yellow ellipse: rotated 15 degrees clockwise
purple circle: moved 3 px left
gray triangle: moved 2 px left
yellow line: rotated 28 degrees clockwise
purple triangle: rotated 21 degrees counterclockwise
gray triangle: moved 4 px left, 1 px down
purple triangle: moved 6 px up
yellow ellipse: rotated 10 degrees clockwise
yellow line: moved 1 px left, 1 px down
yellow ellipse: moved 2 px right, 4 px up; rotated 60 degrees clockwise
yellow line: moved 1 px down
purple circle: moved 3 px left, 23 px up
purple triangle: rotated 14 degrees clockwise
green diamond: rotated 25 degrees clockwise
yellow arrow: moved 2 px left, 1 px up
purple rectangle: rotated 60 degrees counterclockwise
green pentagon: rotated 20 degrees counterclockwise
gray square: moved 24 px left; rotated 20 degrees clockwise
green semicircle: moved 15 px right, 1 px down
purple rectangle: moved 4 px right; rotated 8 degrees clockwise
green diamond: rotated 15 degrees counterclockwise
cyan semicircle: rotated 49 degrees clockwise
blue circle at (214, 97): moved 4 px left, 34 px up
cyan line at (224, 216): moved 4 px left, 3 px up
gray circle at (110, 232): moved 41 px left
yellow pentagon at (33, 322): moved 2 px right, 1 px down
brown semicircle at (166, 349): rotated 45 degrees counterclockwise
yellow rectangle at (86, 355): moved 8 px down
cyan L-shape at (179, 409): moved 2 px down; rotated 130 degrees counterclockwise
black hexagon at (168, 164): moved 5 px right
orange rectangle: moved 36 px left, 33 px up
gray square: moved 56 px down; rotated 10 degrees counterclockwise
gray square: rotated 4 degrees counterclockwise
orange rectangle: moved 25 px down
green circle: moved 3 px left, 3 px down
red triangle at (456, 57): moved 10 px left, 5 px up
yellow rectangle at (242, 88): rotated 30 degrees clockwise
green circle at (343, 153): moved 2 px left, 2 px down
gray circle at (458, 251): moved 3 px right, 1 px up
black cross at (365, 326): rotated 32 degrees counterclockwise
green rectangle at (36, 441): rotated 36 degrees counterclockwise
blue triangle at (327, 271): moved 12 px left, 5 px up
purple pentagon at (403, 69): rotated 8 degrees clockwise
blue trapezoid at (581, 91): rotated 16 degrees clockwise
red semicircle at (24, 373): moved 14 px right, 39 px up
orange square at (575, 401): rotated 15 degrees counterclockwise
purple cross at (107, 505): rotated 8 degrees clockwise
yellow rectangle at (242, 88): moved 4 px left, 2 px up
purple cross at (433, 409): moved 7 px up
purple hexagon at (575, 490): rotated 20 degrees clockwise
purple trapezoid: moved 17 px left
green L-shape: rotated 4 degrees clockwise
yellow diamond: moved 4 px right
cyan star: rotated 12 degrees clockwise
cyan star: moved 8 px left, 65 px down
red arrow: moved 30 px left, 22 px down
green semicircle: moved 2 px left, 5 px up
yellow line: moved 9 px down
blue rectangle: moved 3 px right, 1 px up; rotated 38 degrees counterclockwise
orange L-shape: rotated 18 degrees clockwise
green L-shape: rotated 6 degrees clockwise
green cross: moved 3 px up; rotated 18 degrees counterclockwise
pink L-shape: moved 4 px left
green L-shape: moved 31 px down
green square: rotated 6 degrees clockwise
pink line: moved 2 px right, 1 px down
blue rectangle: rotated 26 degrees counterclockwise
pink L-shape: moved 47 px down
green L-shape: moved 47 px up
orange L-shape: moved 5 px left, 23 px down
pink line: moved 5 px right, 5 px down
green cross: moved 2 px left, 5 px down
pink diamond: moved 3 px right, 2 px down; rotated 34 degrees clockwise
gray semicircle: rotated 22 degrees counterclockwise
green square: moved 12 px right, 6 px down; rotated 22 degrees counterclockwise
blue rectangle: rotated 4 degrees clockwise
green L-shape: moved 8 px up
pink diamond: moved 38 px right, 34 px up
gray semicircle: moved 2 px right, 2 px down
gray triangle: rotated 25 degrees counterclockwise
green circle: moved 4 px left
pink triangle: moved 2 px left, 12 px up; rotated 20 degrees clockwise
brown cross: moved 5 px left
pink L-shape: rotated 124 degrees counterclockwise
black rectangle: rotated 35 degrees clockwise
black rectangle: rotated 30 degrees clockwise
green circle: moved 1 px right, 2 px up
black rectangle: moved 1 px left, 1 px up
****************
• _OBJECTIVE_
Give the records again from the first line through the line containing "gray triangle: moved 4 px left, 1 px down", with "purple circle" swapped for "blue circle" and nothing else changed.

• _ANSWER TO THE EXERCISE_
yellow ellipse: rotated 15 degrees clockwise
blue circle: moved 3 px left
gray triangle: moved 2 px left
yellow line: rotated 28 degrees clockwise
purple triangle: rotated 21 degrees counterclockwise
gray triangle: moved 4 px left, 1 px down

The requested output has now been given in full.